* **EXERCISE GOAL**
Output only the lines below that start at the line containing "snow-white dough roller" and end at the line containing "russet dough roller", with both ends kept.

* **EXERCISE MATERIALS**
==*==

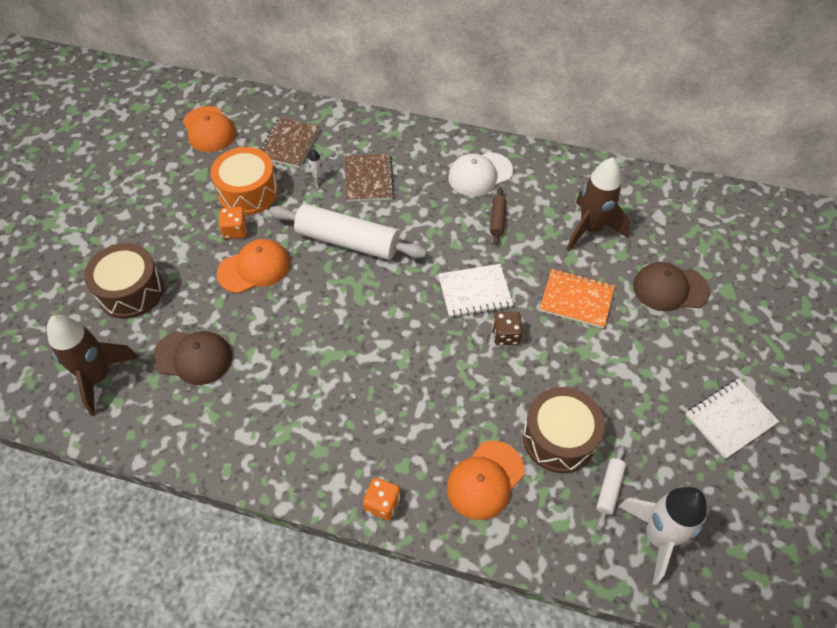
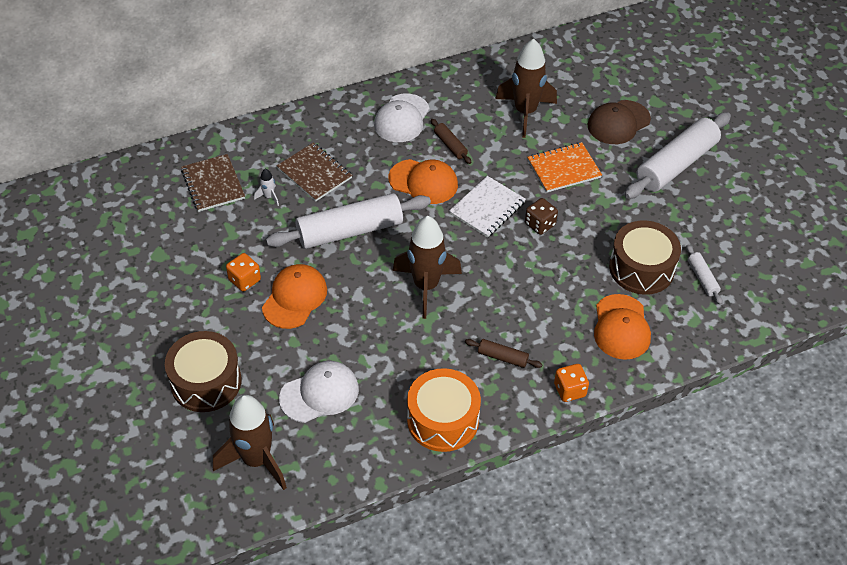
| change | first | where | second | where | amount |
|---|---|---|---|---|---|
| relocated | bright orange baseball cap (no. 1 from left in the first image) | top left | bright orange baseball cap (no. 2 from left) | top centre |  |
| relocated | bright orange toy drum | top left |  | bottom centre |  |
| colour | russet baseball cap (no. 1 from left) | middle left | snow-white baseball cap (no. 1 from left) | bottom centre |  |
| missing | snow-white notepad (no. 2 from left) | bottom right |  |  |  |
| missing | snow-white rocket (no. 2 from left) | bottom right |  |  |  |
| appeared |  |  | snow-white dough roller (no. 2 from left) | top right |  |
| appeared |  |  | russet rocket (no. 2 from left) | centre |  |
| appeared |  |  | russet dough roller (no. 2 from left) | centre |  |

==*==

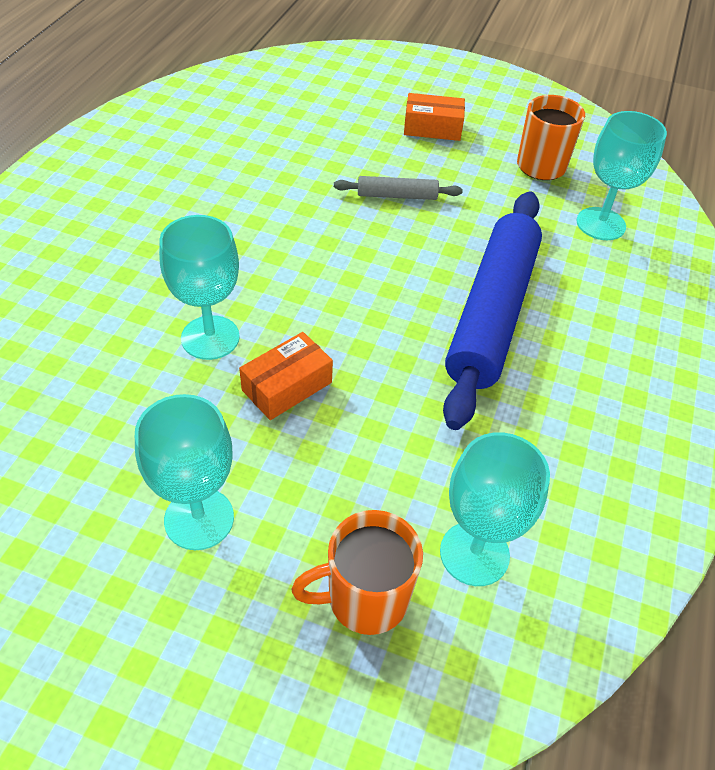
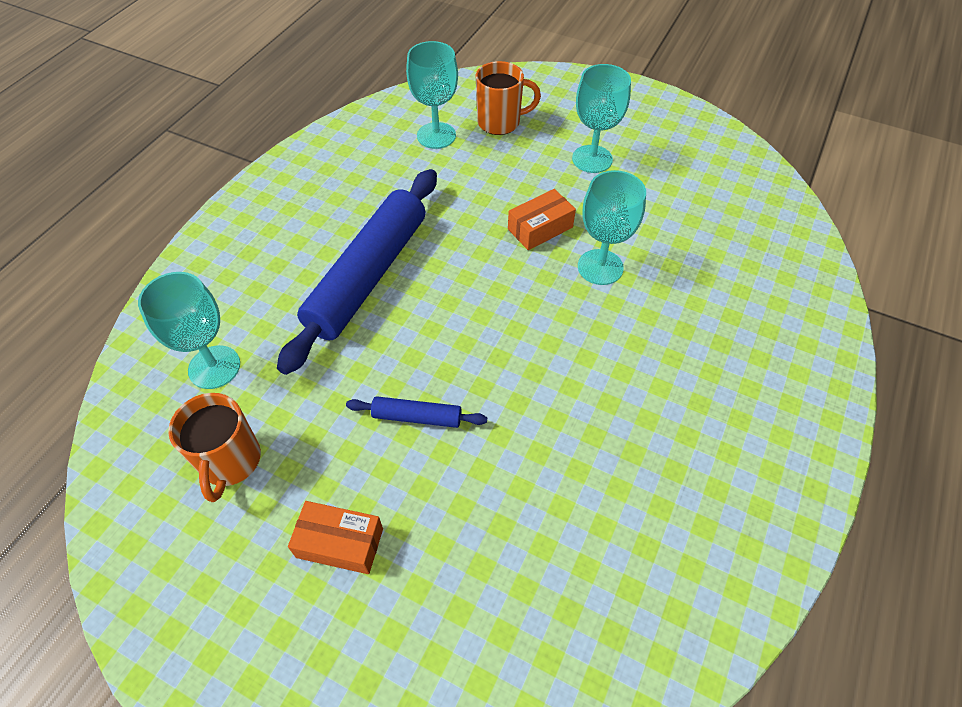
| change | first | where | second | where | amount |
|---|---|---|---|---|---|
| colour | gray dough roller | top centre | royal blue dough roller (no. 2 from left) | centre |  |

==*==

* **WRITTEN RESPONSE**
| appeared |  |  | snow-white dough roller (no. 2 from left) | top right |  |
| appeared |  |  | russet rocket (no. 2 from left) | centre |  |
| appeared |  |  | russet dough roller (no. 2 from left) | centre |  |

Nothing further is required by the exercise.